§ **REQUIRED ACTION**: Without including any image, retype the records word for word.

§ **DATA FOR THIS TASK**:
######

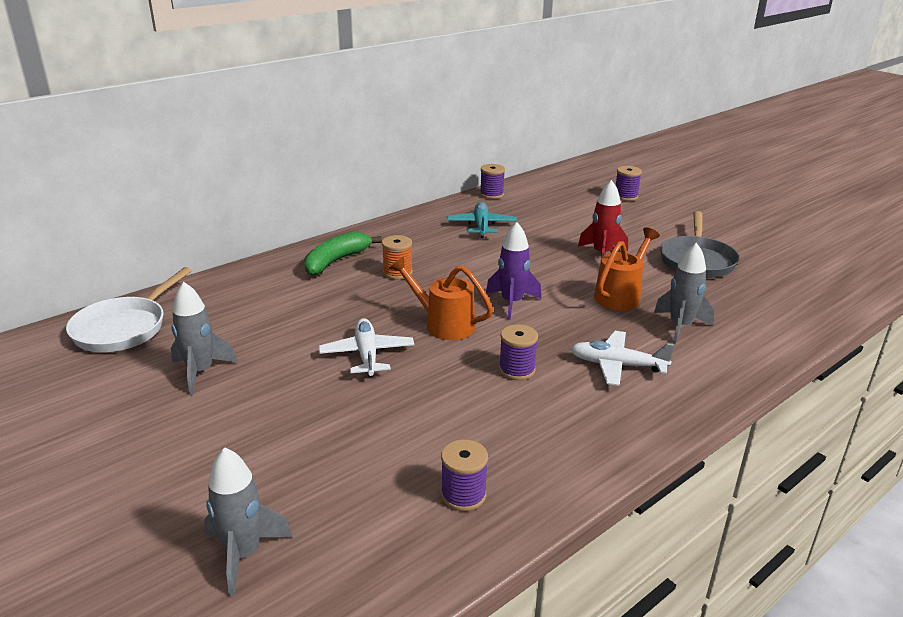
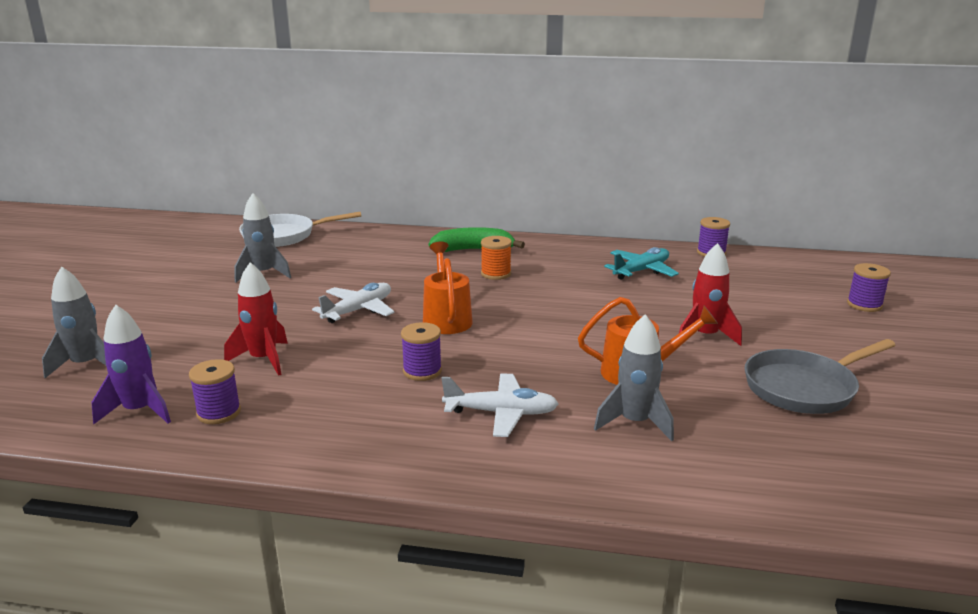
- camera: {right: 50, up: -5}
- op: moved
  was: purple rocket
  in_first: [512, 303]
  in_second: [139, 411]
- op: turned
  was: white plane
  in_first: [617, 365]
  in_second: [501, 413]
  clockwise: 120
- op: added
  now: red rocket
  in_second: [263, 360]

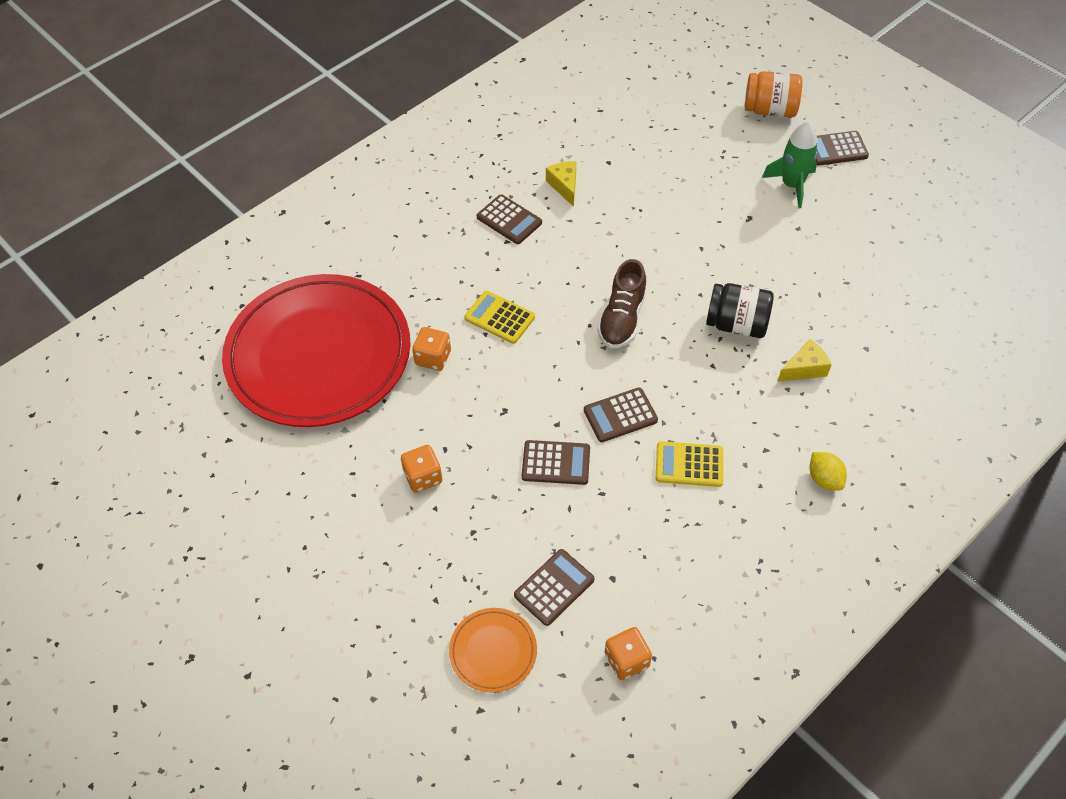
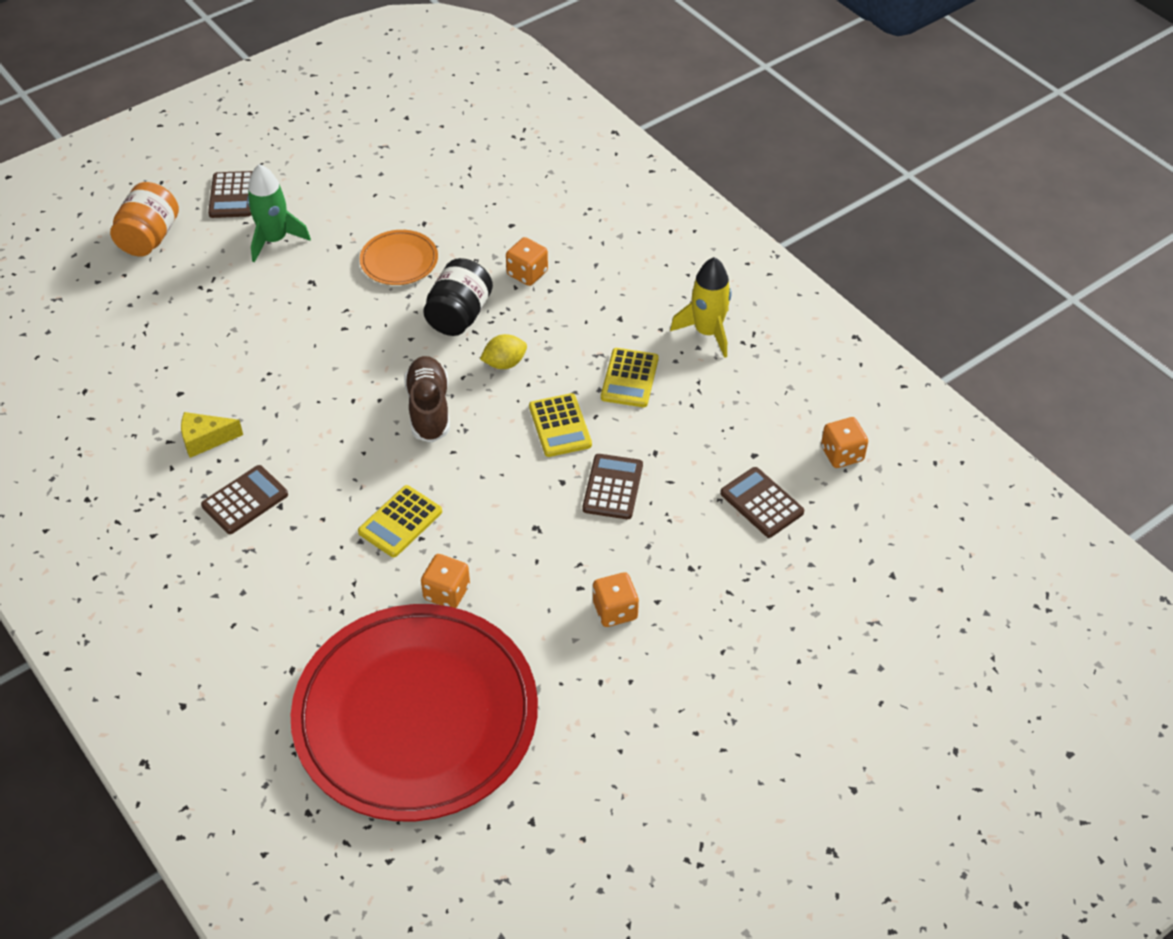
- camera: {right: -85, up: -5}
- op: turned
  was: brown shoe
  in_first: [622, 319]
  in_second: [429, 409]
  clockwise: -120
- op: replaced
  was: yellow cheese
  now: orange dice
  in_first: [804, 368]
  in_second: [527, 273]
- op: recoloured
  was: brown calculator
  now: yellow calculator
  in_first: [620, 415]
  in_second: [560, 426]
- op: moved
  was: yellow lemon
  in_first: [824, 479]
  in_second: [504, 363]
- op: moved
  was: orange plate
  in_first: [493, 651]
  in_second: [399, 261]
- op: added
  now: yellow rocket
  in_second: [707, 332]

######

§ **SOLUTION TO THIS TASK**:
- camera: {right: 50, up: -5}
- op: moved
  was: purple rocket
  in_first: [512, 303]
  in_second: [139, 411]
- op: turned
  was: white plane
  in_first: [617, 365]
  in_second: [501, 413]
  clockwise: 120
- op: added
  now: red rocket
  in_second: [263, 360]

- camera: {right: -85, up: -5}
- op: turned
  was: brown shoe
  in_first: [622, 319]
  in_second: [429, 409]
  clockwise: -120
- op: replaced
  was: yellow cheese
  now: orange dice
  in_first: [804, 368]
  in_second: [527, 273]
- op: recoloured
  was: brown calculator
  now: yellow calculator
  in_first: [620, 415]
  in_second: [560, 426]
- op: moved
  was: yellow lemon
  in_first: [824, 479]
  in_second: [504, 363]
- op: moved
  was: orange plate
  in_first: [493, 651]
  in_second: [399, 261]
- op: added
  now: yellow rocket
  in_second: [707, 332]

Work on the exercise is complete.